Exercise goal:
Output each record below exactly. No images go in the copy.

Material for this exercise Start Marker

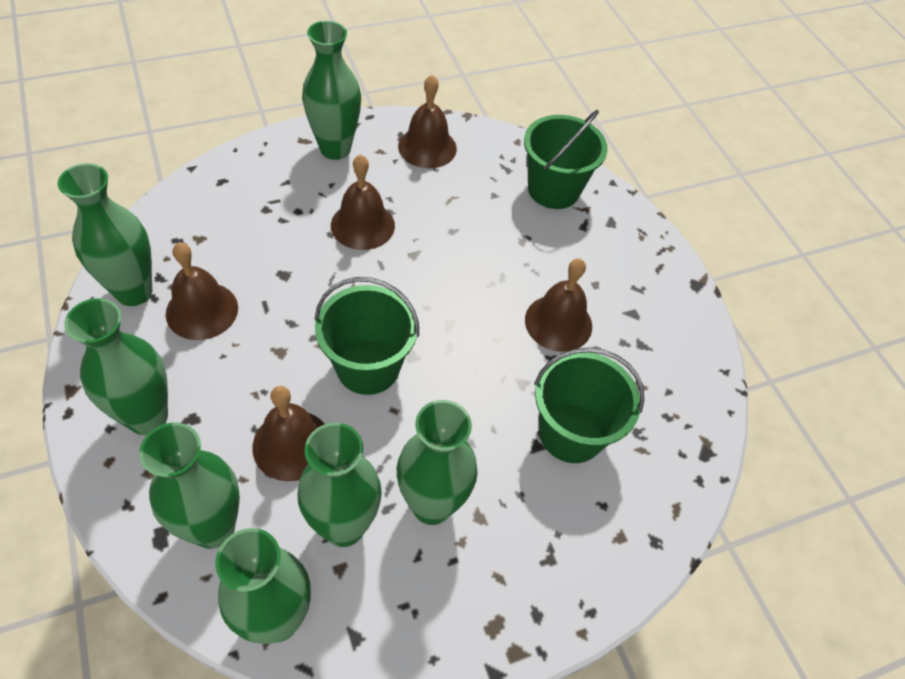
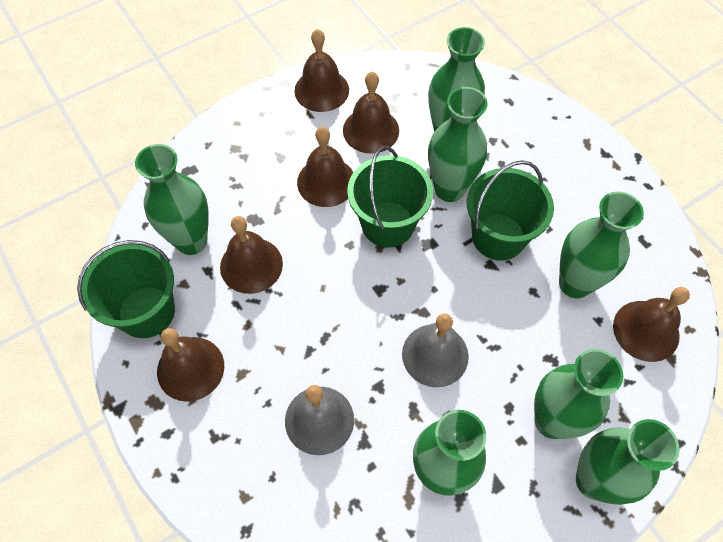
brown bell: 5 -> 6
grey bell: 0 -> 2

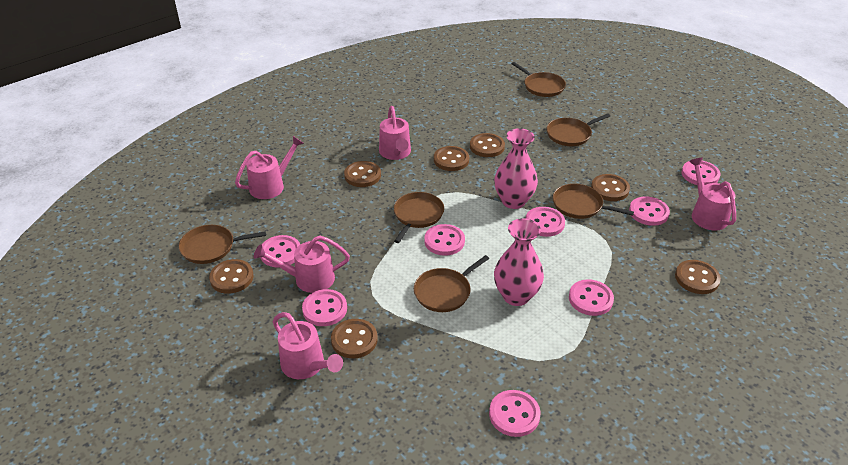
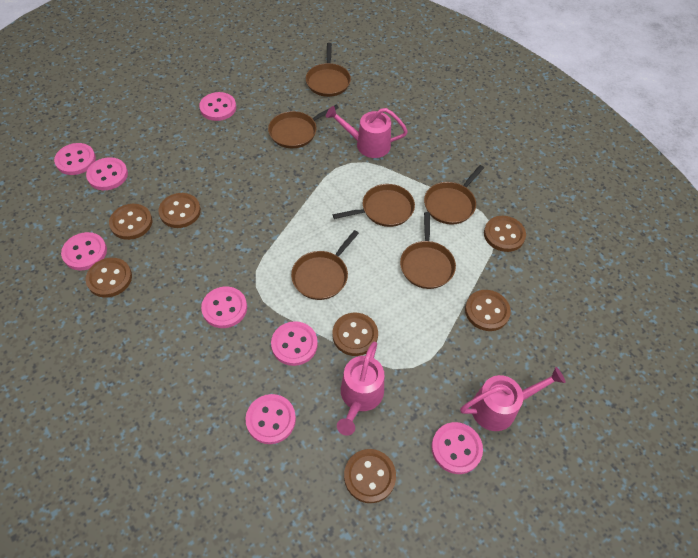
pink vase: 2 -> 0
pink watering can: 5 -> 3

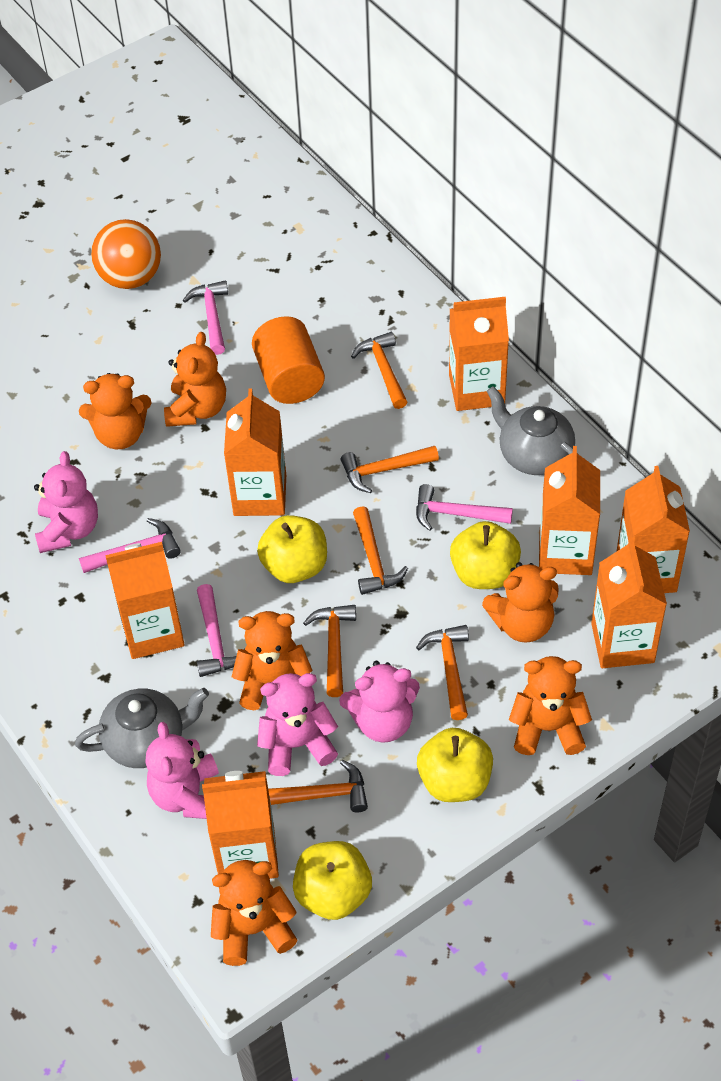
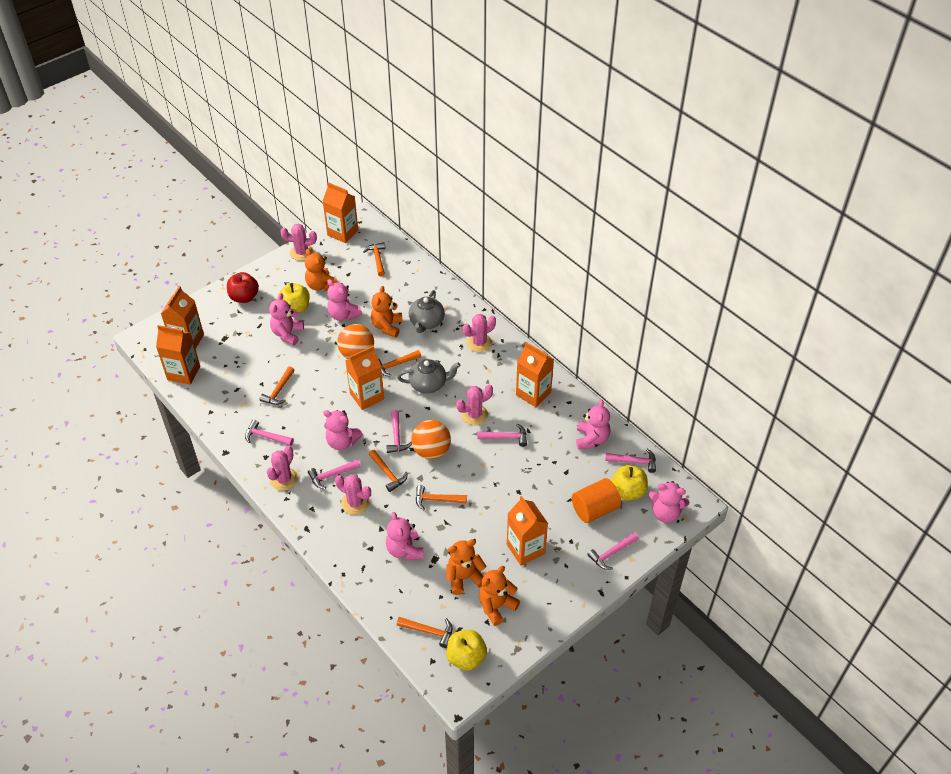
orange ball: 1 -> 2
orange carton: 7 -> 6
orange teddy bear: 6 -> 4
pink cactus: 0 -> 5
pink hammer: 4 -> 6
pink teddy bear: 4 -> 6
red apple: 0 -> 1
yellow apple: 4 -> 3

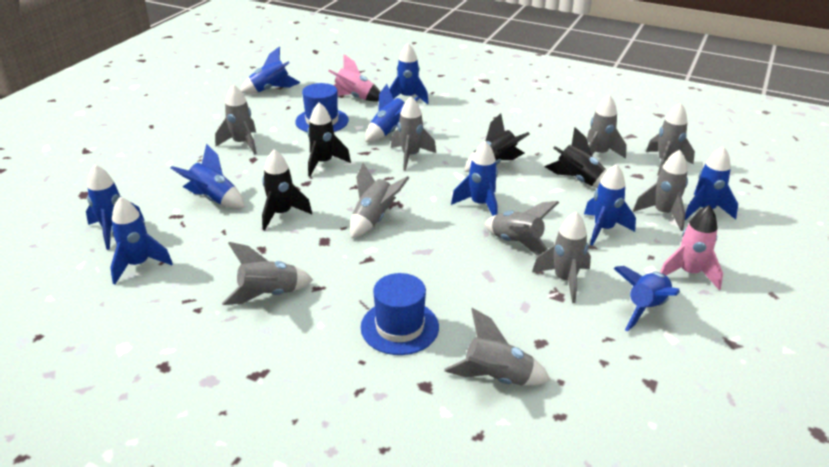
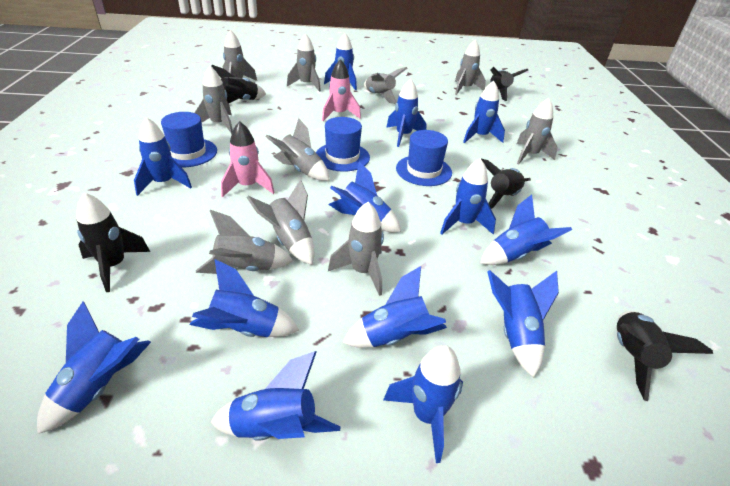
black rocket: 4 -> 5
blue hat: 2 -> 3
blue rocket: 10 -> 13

Material for this exercise End Marker

Answer space:
brown bell: 5 -> 6
grey bell: 0 -> 2

pink vase: 2 -> 0
pink watering can: 5 -> 3

orange ball: 1 -> 2
orange carton: 7 -> 6
orange teddy bear: 6 -> 4
pink cactus: 0 -> 5
pink hammer: 4 -> 6
pink teddy bear: 4 -> 6
red apple: 0 -> 1
yellow apple: 4 -> 3

black rocket: 4 -> 5
blue hat: 2 -> 3
blue rocket: 10 -> 13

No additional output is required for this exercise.